*Exercise details*: Whenever a line carries the word "green", pull it out of the entries.

[Scene image comparisons]

■ ■ ■ ■

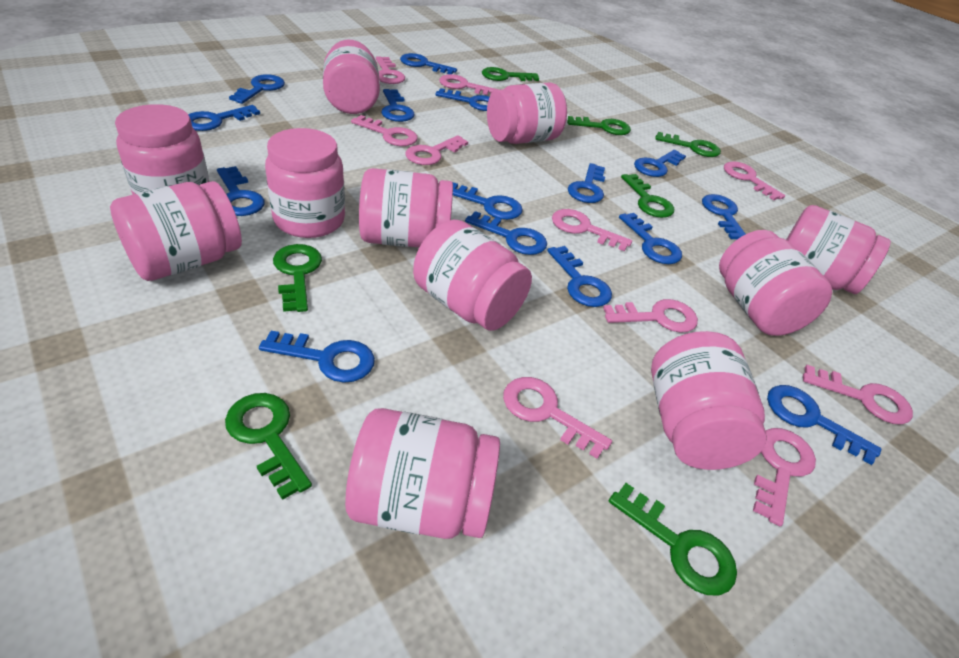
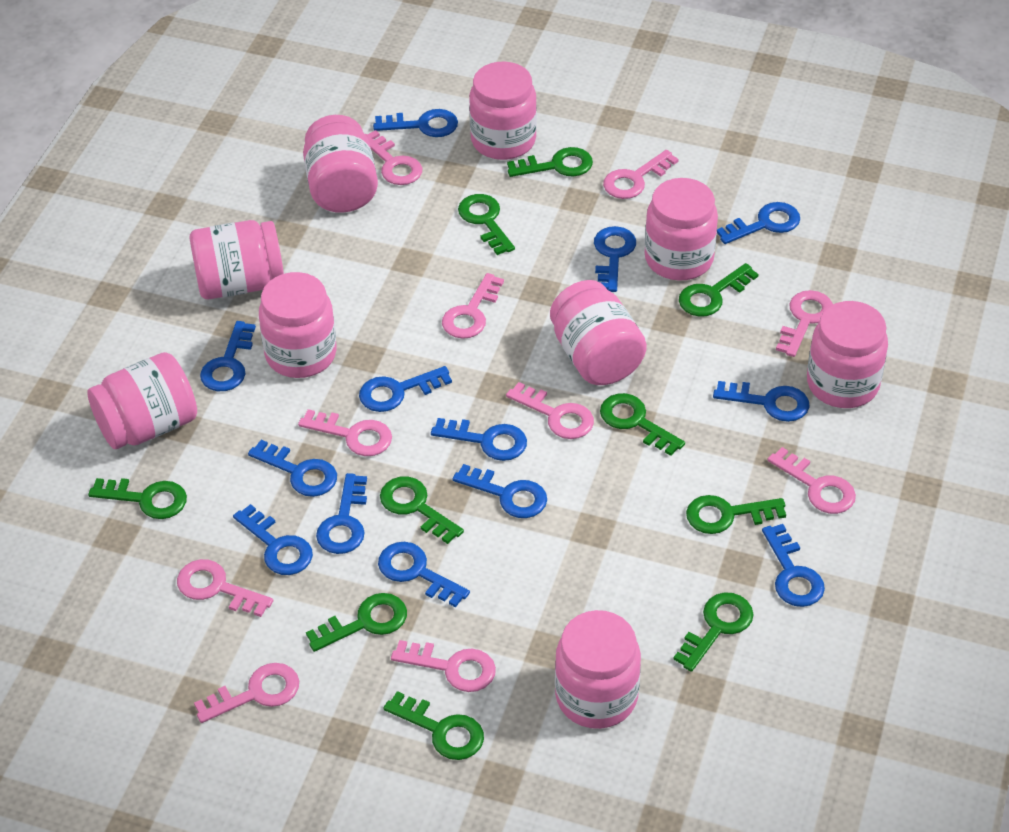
blue key: 15 -> 13
green key: 7 -> 10
pink jar: 11 -> 9

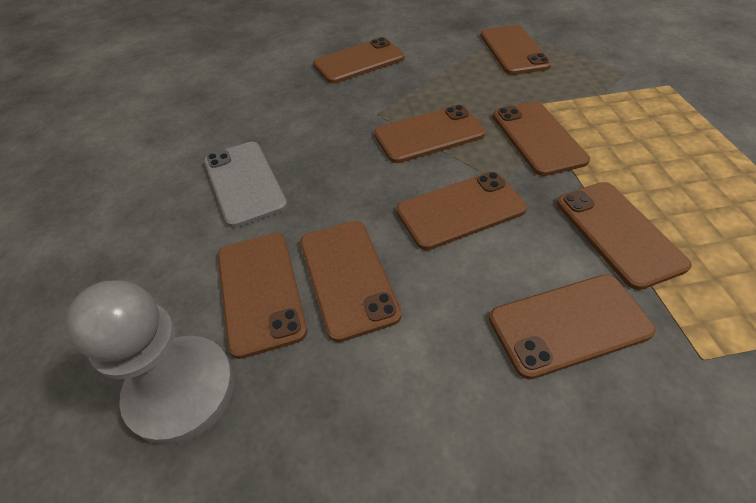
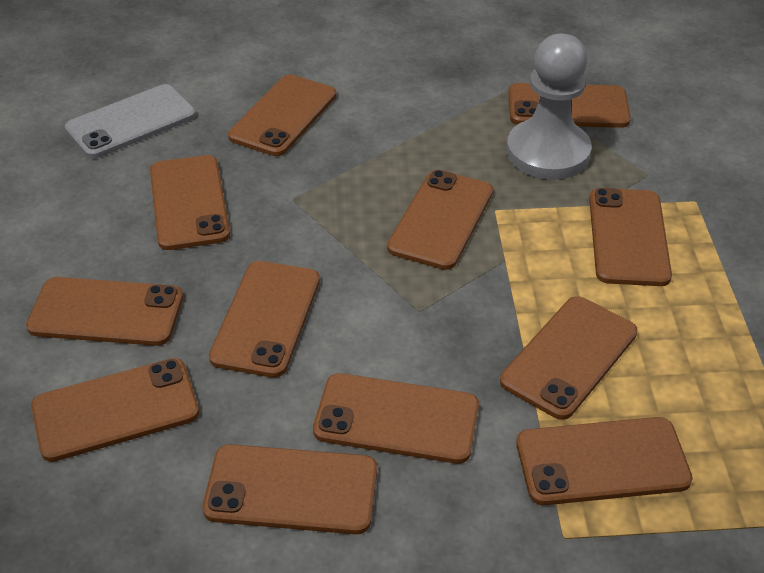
brown phone: 9 -> 12

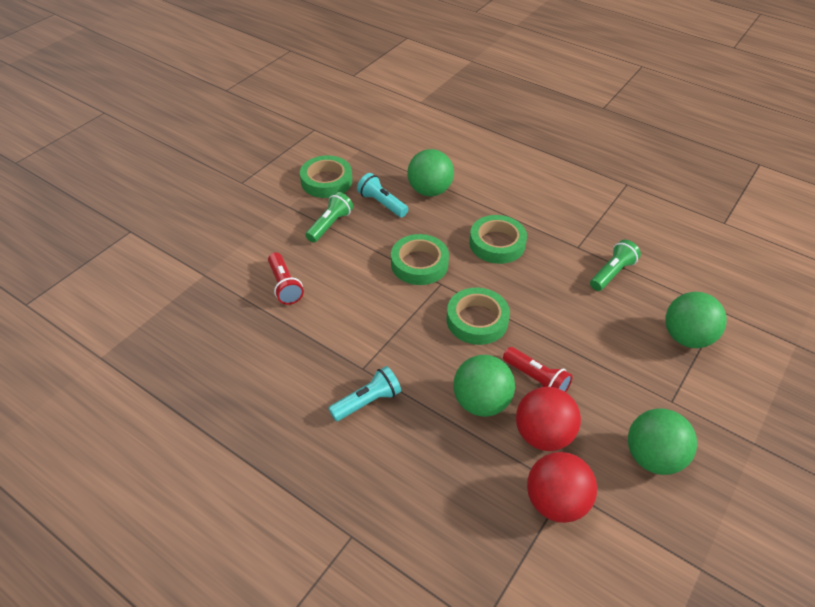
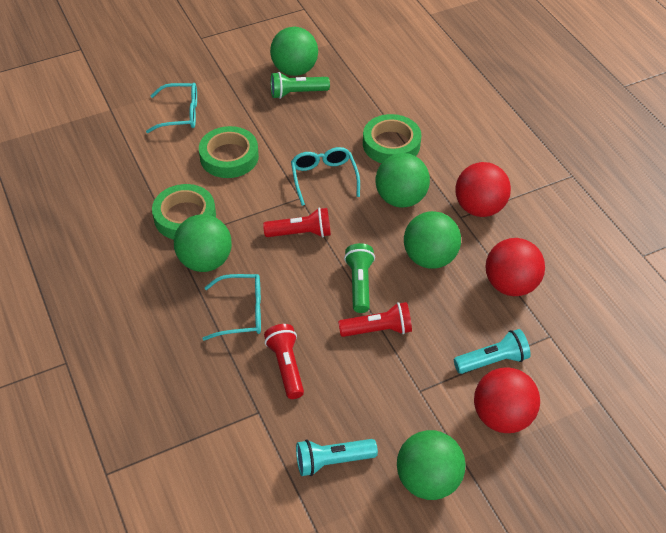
green ball: 4 -> 5
green tape: 4 -> 3
red ball: 2 -> 3
red flashlight: 2 -> 3
turquoise glasses: 0 -> 3

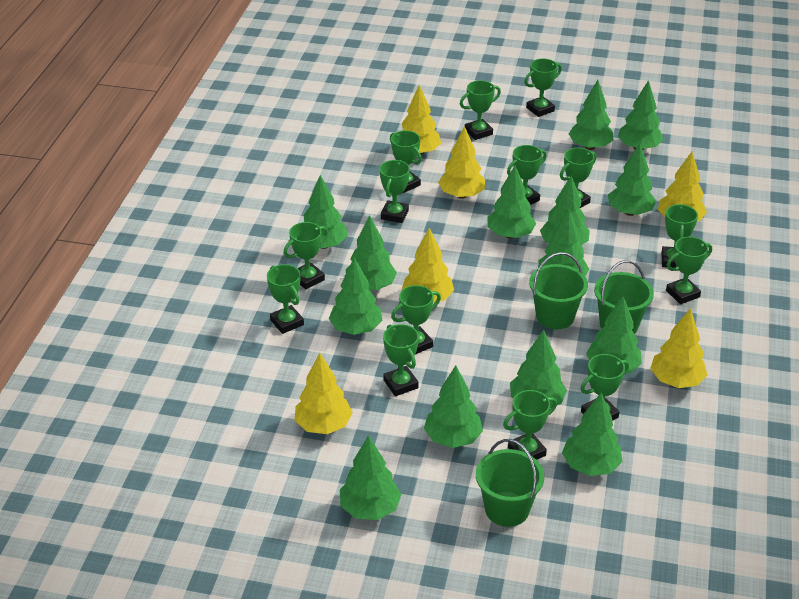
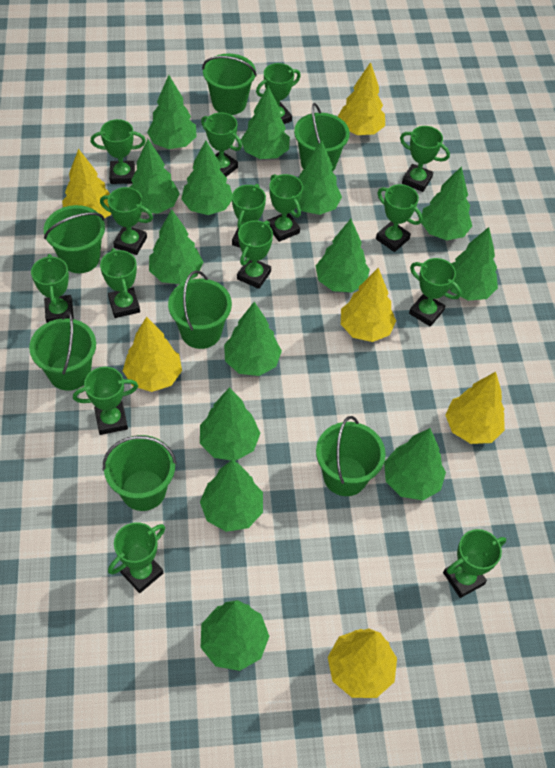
green bucket: 3 -> 7
green trophy: 14 -> 15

■ ■ ■ ■

*Answer section*:
green key: 7 -> 10
green ball: 4 -> 5
green tape: 4 -> 3
green bucket: 3 -> 7
green trophy: 14 -> 15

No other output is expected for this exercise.